Provided records below:

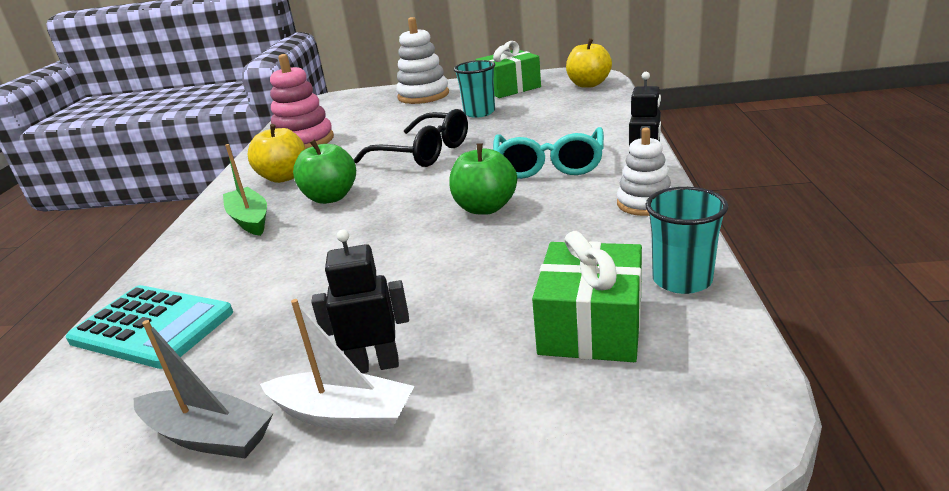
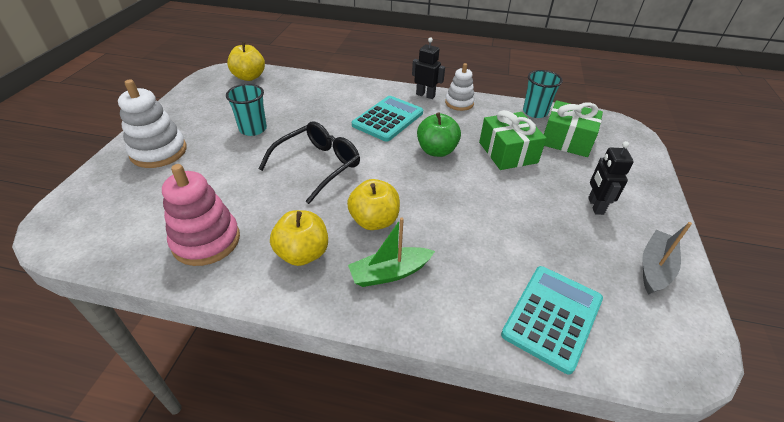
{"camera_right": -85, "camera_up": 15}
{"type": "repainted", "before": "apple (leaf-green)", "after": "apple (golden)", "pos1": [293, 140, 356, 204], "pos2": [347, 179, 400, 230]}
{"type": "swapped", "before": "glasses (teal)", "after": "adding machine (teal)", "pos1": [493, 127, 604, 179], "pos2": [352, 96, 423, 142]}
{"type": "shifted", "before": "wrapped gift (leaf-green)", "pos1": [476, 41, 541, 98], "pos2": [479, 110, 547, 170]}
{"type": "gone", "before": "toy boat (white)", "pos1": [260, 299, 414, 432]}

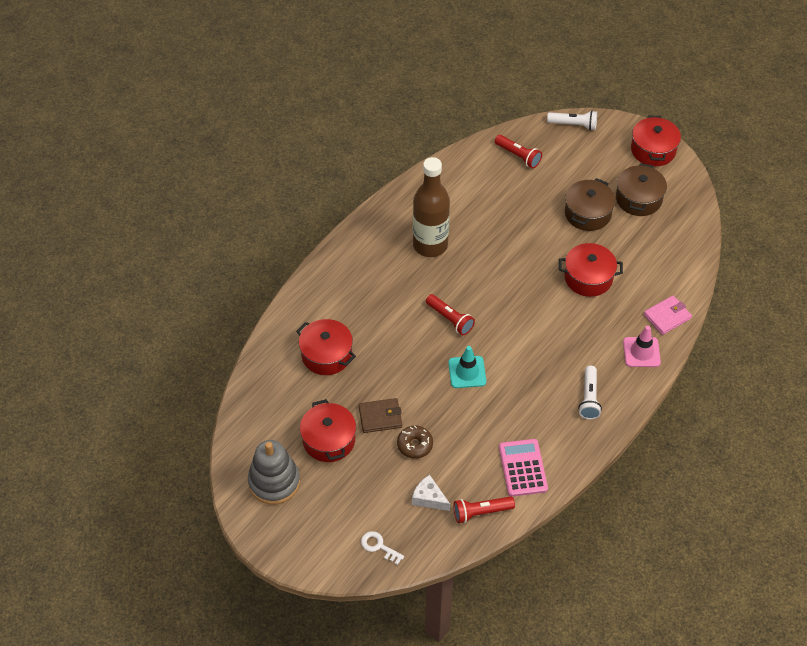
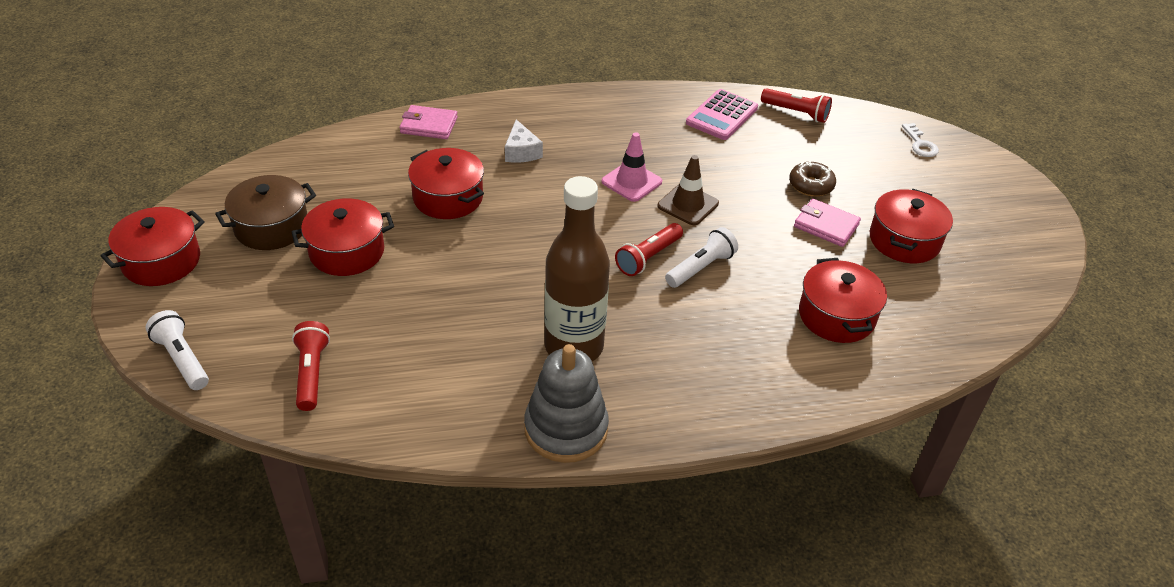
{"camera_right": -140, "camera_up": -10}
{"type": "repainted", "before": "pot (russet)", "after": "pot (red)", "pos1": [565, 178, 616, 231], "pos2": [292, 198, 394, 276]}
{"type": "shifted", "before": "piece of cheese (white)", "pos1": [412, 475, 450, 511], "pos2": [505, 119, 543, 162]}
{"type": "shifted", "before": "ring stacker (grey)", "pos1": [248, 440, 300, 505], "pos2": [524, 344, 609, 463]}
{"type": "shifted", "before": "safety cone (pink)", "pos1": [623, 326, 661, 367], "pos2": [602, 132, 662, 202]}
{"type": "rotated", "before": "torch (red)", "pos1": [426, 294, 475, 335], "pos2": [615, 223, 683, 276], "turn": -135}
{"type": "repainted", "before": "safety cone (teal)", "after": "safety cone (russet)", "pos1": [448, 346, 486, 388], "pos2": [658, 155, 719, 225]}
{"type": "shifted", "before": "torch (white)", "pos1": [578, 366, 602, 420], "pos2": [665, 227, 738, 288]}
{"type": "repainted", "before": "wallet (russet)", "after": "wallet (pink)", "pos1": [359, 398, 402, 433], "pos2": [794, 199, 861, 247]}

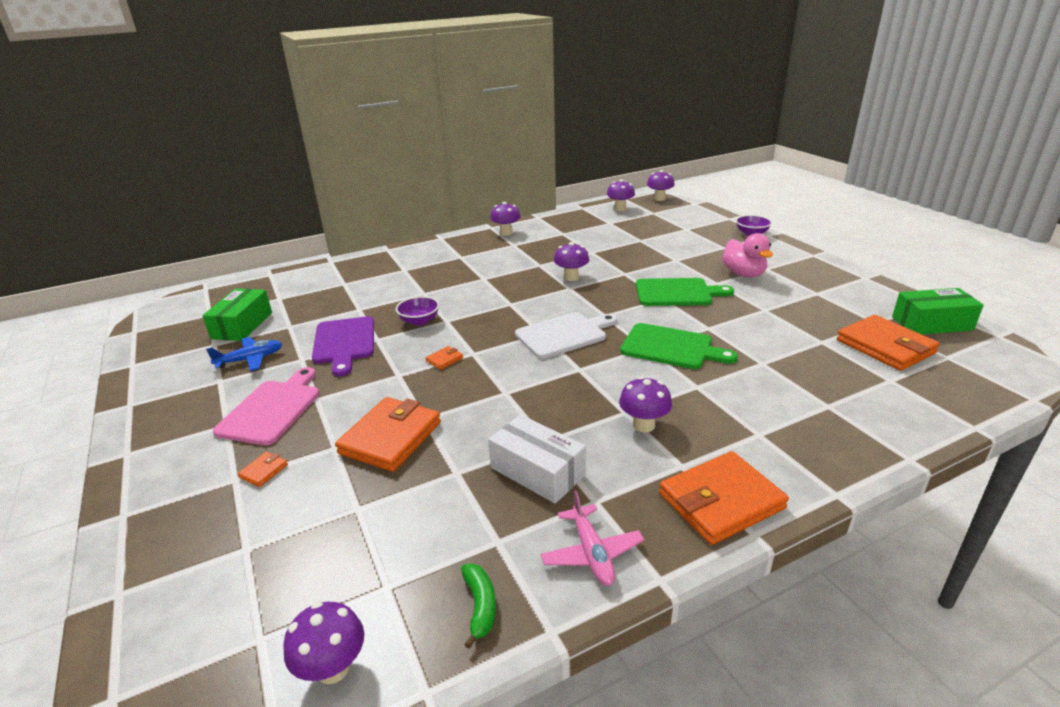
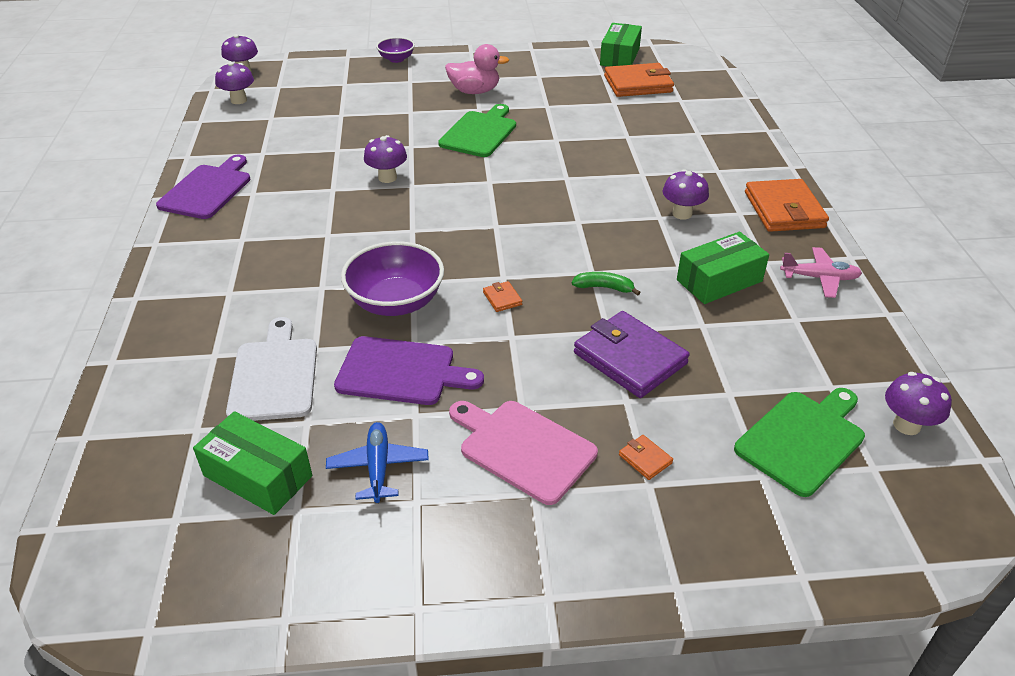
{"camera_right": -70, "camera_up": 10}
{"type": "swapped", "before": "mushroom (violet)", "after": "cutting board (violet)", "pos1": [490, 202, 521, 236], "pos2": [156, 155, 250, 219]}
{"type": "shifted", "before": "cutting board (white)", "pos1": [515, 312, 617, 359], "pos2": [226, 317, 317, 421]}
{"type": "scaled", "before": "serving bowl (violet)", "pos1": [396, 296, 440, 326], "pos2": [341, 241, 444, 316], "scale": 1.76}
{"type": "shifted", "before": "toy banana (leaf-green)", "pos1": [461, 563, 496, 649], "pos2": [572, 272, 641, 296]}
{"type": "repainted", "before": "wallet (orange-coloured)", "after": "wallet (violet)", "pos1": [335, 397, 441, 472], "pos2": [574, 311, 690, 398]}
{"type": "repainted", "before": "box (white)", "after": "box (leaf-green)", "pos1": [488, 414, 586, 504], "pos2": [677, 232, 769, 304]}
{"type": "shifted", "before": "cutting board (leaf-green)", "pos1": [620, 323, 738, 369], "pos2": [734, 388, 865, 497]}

End of Provided records.

== Problem requirements ==
The full material above must be output verbatim, minus any pictures.

== Response ==
{"camera_right": -85, "camera_up": 15}
{"type": "repainted", "before": "apple (leaf-green)", "after": "apple (golden)", "pos1": [293, 140, 356, 204], "pos2": [347, 179, 400, 230]}
{"type": "swapped", "before": "glasses (teal)", "after": "adding machine (teal)", "pos1": [493, 127, 604, 179], "pos2": [352, 96, 423, 142]}
{"type": "shifted", "before": "wrapped gift (leaf-green)", "pos1": [476, 41, 541, 98], "pos2": [479, 110, 547, 170]}
{"type": "gone", "before": "toy boat (white)", "pos1": [260, 299, 414, 432]}

{"camera_right": -140, "camera_up": -10}
{"type": "repainted", "before": "pot (russet)", "after": "pot (red)", "pos1": [565, 178, 616, 231], "pos2": [292, 198, 394, 276]}
{"type": "shifted", "before": "piece of cheese (white)", "pos1": [412, 475, 450, 511], "pos2": [505, 119, 543, 162]}
{"type": "shifted", "before": "ring stacker (grey)", "pos1": [248, 440, 300, 505], "pos2": [524, 344, 609, 463]}
{"type": "shifted", "before": "safety cone (pink)", "pos1": [623, 326, 661, 367], "pos2": [602, 132, 662, 202]}
{"type": "rotated", "before": "torch (red)", "pos1": [426, 294, 475, 335], "pos2": [615, 223, 683, 276], "turn": -135}
{"type": "repainted", "before": "safety cone (teal)", "after": "safety cone (russet)", "pos1": [448, 346, 486, 388], "pos2": [658, 155, 719, 225]}
{"type": "shifted", "before": "torch (white)", "pos1": [578, 366, 602, 420], "pos2": [665, 227, 738, 288]}
{"type": "repainted", "before": "wallet (russet)", "after": "wallet (pink)", "pos1": [359, 398, 402, 433], "pos2": [794, 199, 861, 247]}

{"camera_right": -70, "camera_up": 10}
{"type": "swapped", "before": "mushroom (violet)", "after": "cutting board (violet)", "pos1": [490, 202, 521, 236], "pos2": [156, 155, 250, 219]}
{"type": "shifted", "before": "cutting board (white)", "pos1": [515, 312, 617, 359], "pos2": [226, 317, 317, 421]}
{"type": "scaled", "before": "serving bowl (violet)", "pos1": [396, 296, 440, 326], "pos2": [341, 241, 444, 316], "scale": 1.76}
{"type": "shifted", "before": "toy banana (leaf-green)", "pos1": [461, 563, 496, 649], "pos2": [572, 272, 641, 296]}
{"type": "repainted", "before": "wallet (orange-coloured)", "after": "wallet (violet)", "pos1": [335, 397, 441, 472], "pos2": [574, 311, 690, 398]}
{"type": "repainted", "before": "box (white)", "after": "box (leaf-green)", "pos1": [488, 414, 586, 504], "pos2": [677, 232, 769, 304]}
{"type": "shifted", "before": "cutting board (leaf-green)", "pos1": [620, 323, 738, 369], "pos2": [734, 388, 865, 497]}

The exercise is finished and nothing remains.